Please repeat the lines of the material below exactly, starting with the one that contains "This is a 0.2" and ending with the last.

————

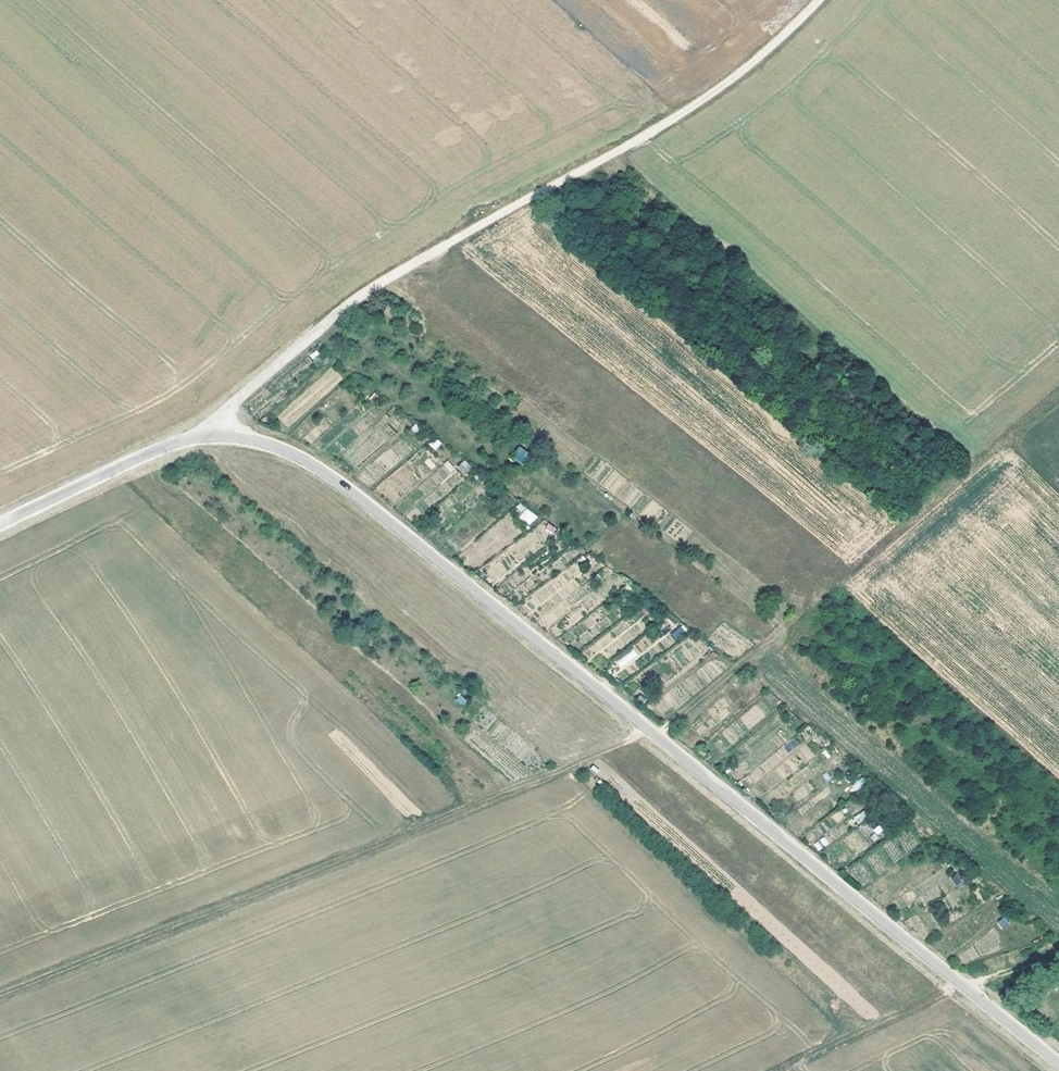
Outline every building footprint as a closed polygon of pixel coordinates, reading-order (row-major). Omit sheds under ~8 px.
[(288,409),(278,415),(285,426),(295,420),(288,409)] [(516,446),(511,459),(525,465),(530,452),(516,446)] [(456,466),(464,475),(473,468),(465,459),(456,466)] [(530,525),(537,517),(521,502),(513,510),(530,525)] [(681,626),(670,634),(676,641),(686,633),(681,626)] [(634,648),(616,661),(621,668),(639,655),(634,648)] [(862,811),(853,818),(858,824),(867,817),(862,811)] [(873,832),(881,837),(885,830),(877,825),(873,832)] [(955,886),(963,883),(959,873),(952,876),(955,886)] [(1001,930),(1009,925),(1004,917),(996,921),(1001,930)]
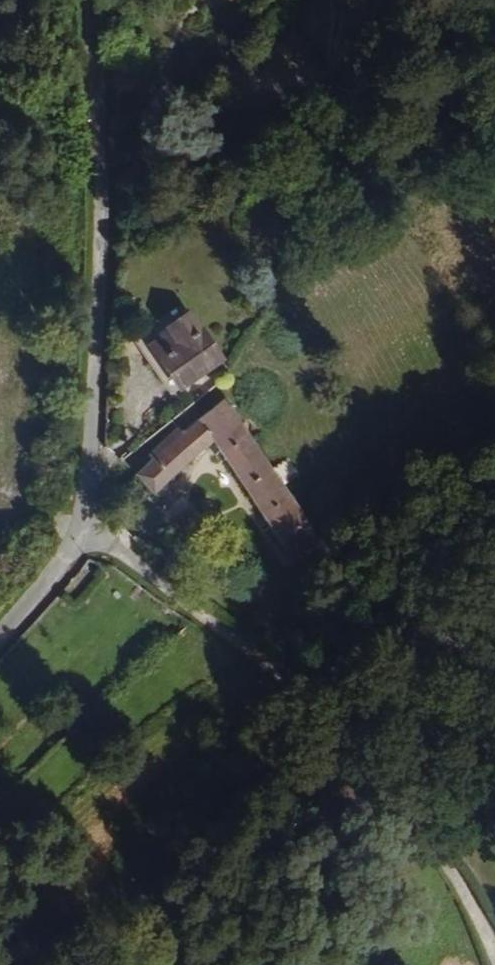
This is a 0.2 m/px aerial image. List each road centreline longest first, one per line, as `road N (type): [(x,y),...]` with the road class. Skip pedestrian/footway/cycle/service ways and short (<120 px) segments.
road 1 (track): [(493,964),(401,798),(291,693)]
road 2 (track): [(291,693),(75,536)]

————

§ **Answer space**
This is a 0.2 m/px aerial image. List each road centreline longest first, one per line, as `road N (type): [(x,y),...]` with the road class. Skip pedestrian/footway/cycle/service ways and short (<120 px) segments.
road 1 (track): [(493,964),(401,798),(291,693)]
road 2 (track): [(291,693),(75,536)]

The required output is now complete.